### Dataset records
++++++
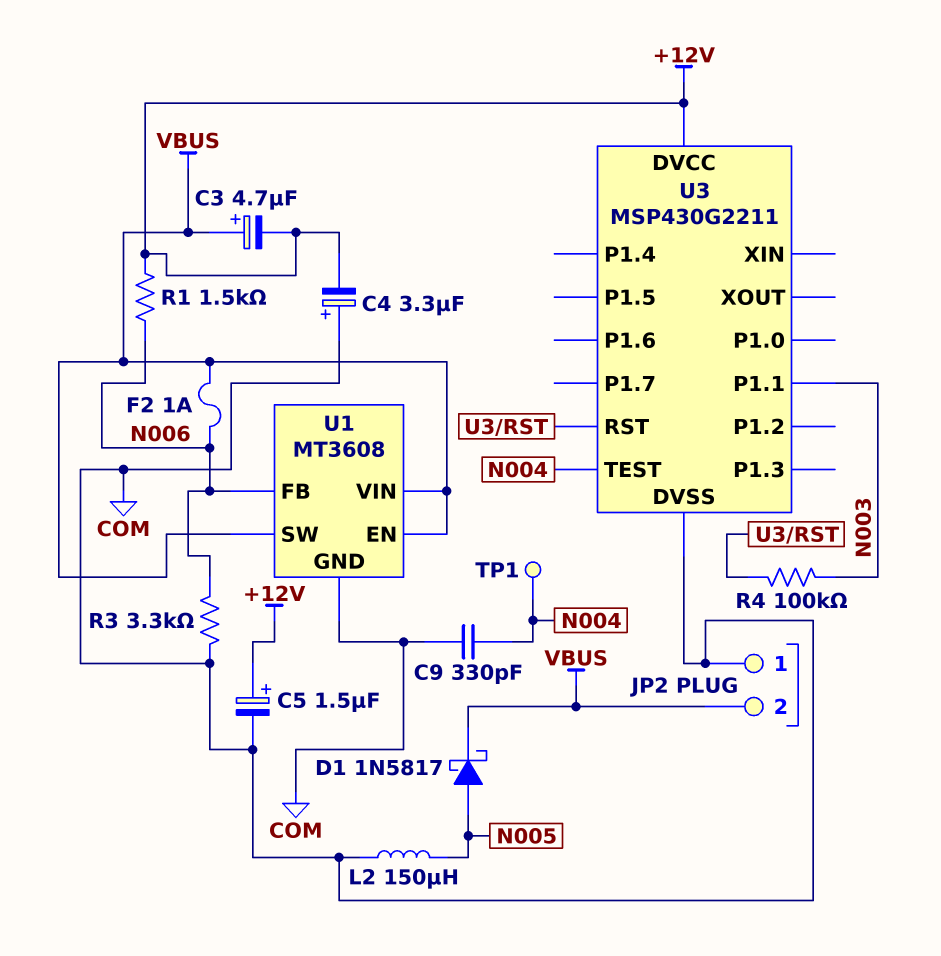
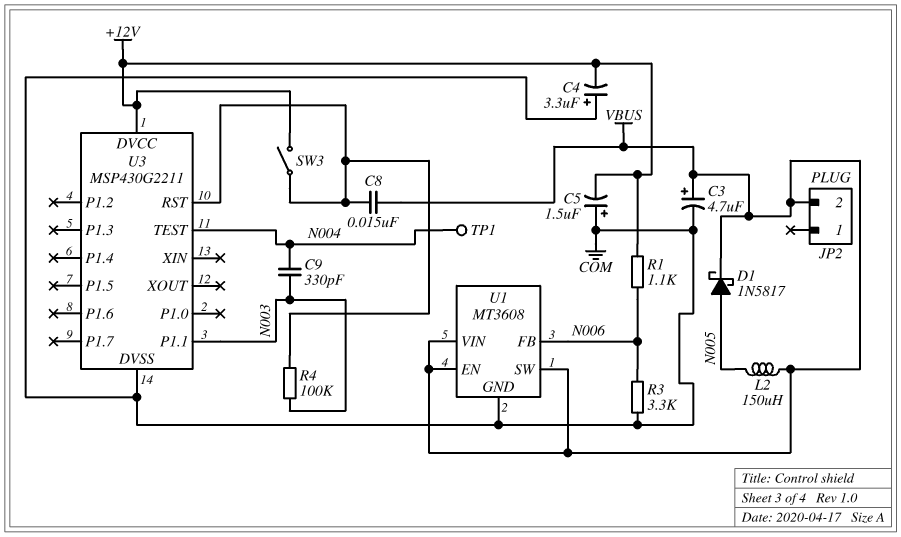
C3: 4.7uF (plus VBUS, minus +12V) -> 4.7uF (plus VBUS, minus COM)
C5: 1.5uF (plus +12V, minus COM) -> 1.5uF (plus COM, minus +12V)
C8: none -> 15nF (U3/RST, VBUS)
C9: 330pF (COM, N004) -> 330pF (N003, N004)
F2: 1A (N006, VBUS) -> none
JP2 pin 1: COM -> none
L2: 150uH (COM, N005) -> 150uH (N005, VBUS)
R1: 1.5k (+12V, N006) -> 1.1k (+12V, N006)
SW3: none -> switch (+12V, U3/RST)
++++++
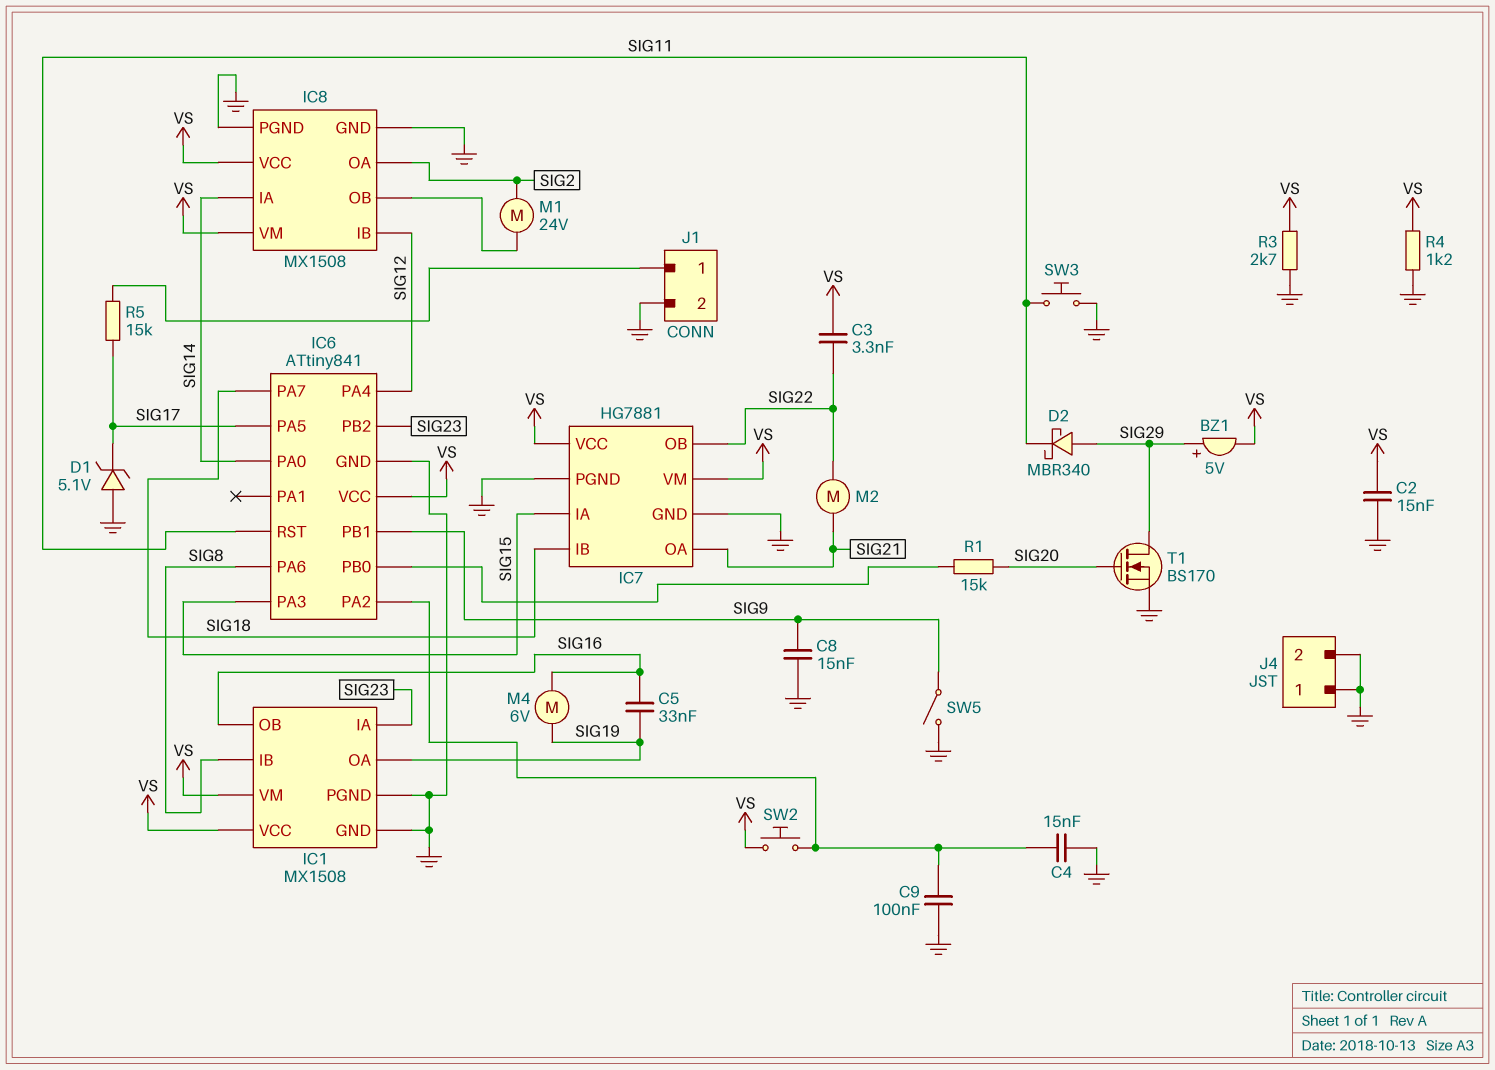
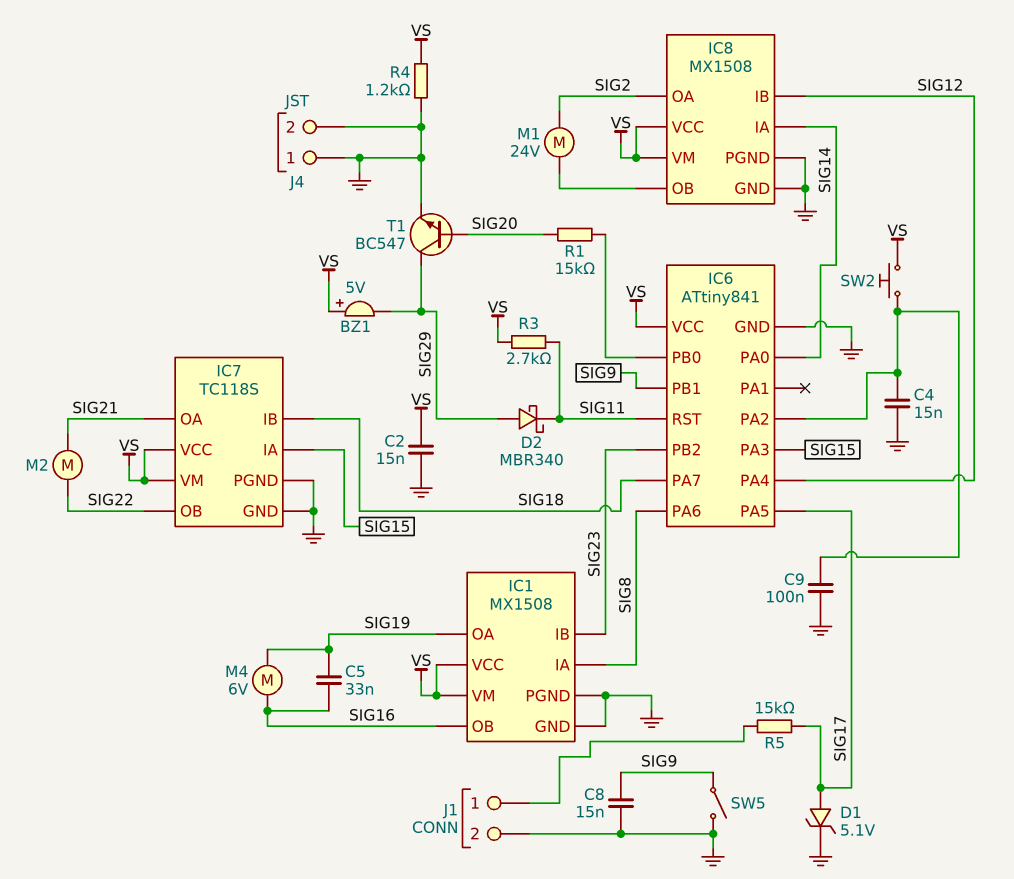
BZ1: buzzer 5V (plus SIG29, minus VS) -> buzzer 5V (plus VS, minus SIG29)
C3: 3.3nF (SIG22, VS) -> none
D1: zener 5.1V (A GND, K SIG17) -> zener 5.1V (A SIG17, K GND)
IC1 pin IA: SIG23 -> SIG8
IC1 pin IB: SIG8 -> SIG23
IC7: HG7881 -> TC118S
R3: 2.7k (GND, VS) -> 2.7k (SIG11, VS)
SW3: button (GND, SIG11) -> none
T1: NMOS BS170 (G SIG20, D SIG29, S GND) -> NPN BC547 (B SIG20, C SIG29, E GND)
++++++
Look above for the line containing "L2: 150uH (COM, N005) -> 150uH (N005, VBUS)". Output from there through the line containing "SW3: none -> switch (+12V, U3/RST)", exactly and inclusively.

L2: 150uH (COM, N005) -> 150uH (N005, VBUS)
R1: 1.5k (+12V, N006) -> 1.1k (+12V, N006)
SW3: none -> switch (+12V, U3/RST)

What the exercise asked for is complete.